### Prompt
The listing below holds a line with "(209, 305) = (401, 199): green" and a later line with "camera: 120 degrees right, 0 degrees up". Write out those two lines and every line between them, exactly, and nothing else.

### Record set
□ □ □ □
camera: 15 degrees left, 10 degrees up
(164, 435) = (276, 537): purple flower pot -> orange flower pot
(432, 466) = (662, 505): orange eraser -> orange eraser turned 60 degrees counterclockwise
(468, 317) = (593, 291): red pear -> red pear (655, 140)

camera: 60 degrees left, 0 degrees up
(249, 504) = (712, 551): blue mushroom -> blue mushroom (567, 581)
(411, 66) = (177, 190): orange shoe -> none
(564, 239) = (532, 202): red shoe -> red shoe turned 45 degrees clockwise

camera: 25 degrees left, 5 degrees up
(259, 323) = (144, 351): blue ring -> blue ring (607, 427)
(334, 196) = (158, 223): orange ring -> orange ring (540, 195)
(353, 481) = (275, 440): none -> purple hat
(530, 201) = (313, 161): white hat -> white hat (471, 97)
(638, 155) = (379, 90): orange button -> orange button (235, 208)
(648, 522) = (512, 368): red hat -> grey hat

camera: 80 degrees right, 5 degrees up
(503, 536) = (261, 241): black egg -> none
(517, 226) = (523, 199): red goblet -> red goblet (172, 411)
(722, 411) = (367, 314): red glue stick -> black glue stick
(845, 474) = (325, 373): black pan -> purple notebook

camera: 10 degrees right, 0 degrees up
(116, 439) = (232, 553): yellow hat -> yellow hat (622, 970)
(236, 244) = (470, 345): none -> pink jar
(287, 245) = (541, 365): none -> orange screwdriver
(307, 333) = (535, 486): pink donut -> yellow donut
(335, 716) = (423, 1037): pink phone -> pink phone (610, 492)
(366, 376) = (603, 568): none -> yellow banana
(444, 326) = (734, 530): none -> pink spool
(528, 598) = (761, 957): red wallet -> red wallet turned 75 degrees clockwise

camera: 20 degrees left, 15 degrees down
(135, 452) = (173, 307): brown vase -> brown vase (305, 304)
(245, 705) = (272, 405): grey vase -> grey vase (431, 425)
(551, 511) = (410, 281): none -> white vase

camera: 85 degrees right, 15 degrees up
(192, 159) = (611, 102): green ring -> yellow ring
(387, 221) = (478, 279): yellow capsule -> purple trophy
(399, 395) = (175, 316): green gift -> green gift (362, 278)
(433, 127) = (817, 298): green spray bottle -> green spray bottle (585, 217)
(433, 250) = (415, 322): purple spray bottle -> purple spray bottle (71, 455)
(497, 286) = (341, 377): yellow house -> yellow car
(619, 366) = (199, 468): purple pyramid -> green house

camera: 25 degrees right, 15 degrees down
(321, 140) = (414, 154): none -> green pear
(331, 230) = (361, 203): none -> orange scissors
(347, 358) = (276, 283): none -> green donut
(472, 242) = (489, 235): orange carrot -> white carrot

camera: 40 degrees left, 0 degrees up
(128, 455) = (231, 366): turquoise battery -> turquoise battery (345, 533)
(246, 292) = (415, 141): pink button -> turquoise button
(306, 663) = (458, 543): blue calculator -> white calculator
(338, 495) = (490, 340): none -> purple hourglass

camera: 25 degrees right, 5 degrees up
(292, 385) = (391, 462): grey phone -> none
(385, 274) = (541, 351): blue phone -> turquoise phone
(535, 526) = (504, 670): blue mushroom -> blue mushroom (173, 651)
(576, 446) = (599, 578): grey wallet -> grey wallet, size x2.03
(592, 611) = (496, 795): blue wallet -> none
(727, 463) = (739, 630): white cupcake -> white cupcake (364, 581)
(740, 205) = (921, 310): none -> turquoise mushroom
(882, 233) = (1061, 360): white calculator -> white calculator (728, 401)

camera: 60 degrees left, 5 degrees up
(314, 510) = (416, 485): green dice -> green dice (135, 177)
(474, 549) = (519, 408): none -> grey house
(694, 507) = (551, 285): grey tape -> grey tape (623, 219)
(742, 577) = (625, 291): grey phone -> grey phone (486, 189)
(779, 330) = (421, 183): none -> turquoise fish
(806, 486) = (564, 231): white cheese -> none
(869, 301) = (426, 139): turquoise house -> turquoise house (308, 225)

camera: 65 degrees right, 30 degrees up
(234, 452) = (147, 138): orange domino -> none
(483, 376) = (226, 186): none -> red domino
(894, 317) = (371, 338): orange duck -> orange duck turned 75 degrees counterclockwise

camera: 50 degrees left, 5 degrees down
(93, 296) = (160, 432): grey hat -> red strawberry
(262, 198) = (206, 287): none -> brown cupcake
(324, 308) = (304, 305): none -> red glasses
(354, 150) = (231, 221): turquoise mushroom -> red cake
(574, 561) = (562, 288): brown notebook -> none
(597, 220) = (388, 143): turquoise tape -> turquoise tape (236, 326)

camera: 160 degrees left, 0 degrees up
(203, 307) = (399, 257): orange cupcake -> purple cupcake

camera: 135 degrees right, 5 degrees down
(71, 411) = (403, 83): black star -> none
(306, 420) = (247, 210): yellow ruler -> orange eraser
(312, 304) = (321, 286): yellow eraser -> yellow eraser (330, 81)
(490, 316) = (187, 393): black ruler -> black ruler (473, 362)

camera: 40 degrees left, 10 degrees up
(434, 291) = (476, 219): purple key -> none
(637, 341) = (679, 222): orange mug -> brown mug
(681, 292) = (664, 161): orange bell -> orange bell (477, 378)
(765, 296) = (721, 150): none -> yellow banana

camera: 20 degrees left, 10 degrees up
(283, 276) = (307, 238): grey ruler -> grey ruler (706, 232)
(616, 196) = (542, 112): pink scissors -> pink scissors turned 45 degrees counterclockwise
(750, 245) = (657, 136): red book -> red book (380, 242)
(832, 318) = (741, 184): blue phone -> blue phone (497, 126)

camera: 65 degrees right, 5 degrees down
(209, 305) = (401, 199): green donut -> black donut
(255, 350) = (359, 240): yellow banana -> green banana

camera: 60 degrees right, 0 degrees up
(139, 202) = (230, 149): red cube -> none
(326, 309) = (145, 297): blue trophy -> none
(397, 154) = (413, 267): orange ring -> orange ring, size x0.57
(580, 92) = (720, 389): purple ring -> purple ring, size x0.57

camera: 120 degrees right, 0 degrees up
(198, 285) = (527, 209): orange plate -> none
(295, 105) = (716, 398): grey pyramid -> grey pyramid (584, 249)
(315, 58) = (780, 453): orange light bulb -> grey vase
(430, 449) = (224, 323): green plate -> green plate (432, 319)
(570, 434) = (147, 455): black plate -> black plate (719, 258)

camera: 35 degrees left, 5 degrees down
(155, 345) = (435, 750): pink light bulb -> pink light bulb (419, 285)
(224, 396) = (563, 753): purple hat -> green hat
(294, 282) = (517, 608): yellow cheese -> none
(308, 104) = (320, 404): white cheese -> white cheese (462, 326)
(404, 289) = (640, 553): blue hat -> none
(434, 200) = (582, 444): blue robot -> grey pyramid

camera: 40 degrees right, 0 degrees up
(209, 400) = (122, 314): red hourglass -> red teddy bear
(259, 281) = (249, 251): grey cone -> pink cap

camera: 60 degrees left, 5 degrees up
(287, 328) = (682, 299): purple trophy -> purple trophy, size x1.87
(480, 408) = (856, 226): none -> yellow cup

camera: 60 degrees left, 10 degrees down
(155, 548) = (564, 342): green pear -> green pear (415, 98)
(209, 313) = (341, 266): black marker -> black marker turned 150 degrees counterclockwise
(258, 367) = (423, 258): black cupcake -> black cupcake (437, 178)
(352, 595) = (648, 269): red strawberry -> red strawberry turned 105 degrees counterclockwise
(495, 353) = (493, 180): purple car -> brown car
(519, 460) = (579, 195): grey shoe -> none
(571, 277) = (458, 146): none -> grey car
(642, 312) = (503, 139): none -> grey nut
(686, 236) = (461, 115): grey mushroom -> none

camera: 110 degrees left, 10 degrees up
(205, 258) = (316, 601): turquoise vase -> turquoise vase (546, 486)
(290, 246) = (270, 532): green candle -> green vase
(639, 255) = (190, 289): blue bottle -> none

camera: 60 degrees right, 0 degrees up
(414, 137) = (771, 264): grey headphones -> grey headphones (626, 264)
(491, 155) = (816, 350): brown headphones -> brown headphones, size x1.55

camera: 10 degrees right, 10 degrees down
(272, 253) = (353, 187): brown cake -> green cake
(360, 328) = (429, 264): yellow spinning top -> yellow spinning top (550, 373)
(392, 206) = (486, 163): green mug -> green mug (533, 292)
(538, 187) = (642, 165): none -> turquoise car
□ □ □ □
### Answer for the task
(209, 305) = (401, 199): green donut -> black donut
(255, 350) = (359, 240): yellow banana -> green banana

camera: 60 degrees right, 0 degrees up
(139, 202) = (230, 149): red cube -> none
(326, 309) = (145, 297): blue trophy -> none
(397, 154) = (413, 267): orange ring -> orange ring, size x0.57
(580, 92) = (720, 389): purple ring -> purple ring, size x0.57

camera: 120 degrees right, 0 degrees up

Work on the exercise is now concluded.